WHAT YOU HAVE TO DO: The word "orange" appears in some lines of the records below; state how many lines, and nothing else.

DATA FOR THE TASK:
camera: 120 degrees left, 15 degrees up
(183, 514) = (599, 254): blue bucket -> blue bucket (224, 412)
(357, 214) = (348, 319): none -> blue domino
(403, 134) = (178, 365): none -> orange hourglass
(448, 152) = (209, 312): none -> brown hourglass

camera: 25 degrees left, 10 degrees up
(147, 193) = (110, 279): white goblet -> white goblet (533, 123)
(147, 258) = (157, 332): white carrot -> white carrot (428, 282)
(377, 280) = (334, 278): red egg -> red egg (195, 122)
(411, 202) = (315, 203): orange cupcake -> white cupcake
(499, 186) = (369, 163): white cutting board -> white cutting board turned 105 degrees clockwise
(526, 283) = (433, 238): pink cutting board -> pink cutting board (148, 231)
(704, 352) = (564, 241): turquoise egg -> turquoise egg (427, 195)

...

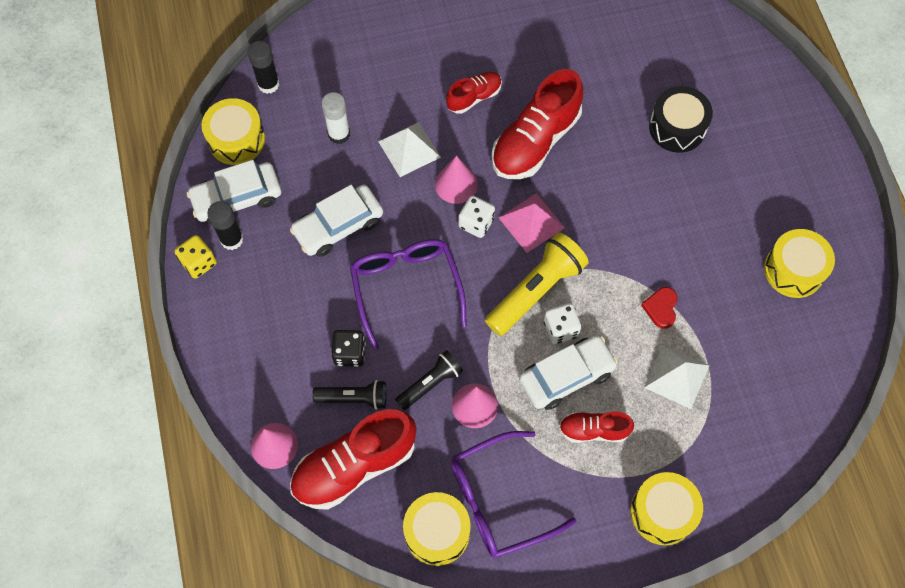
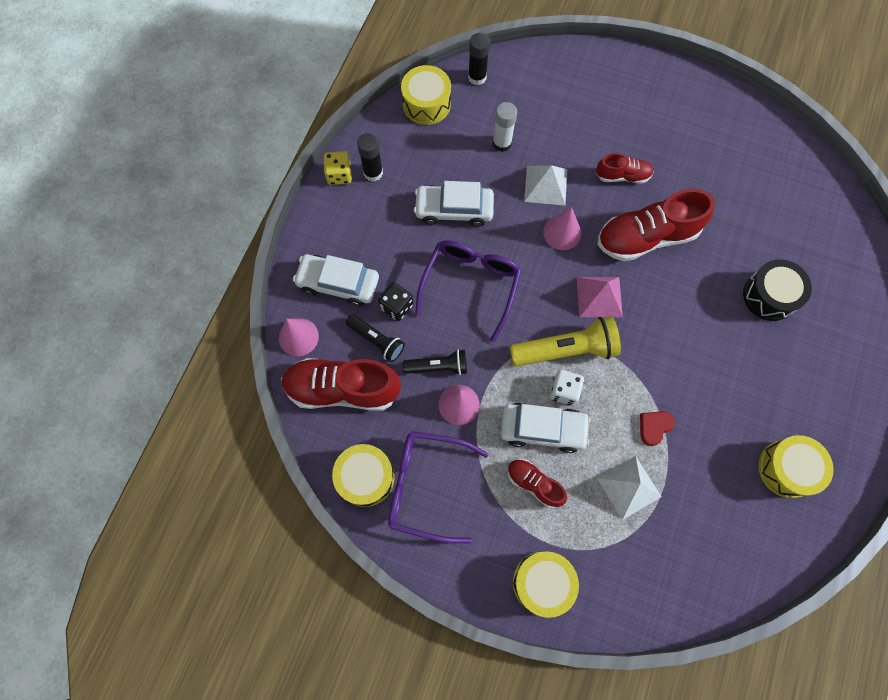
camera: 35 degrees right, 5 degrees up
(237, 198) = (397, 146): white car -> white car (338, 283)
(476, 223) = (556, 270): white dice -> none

...

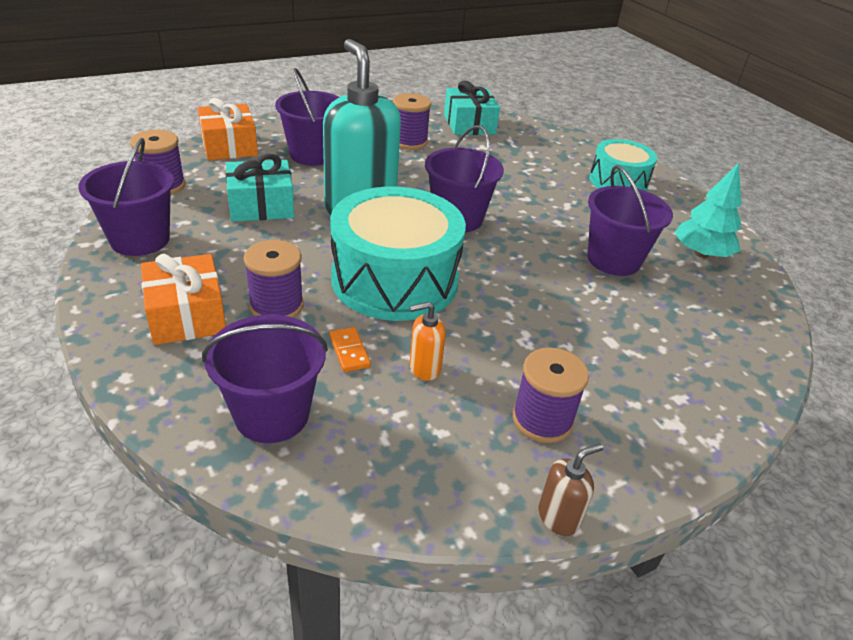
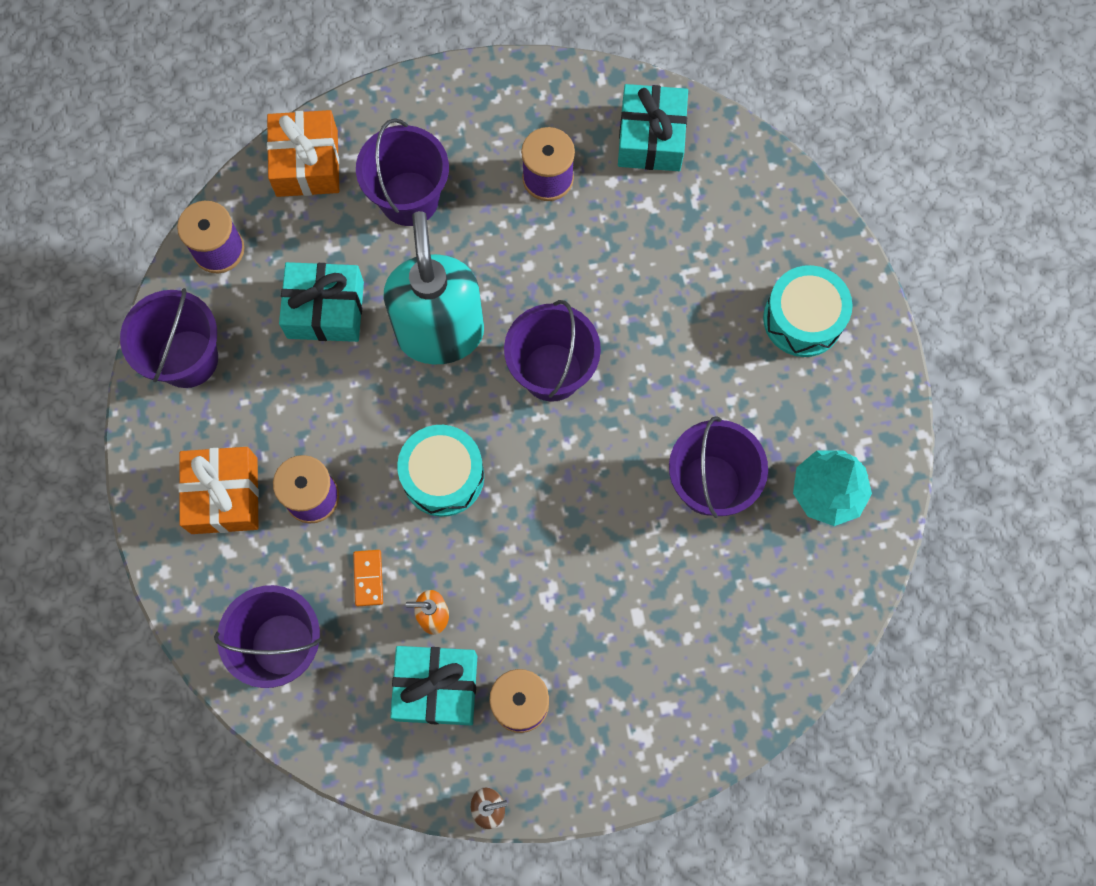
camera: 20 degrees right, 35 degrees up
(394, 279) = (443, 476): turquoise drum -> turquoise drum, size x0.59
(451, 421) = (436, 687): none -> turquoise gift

RESULT: 2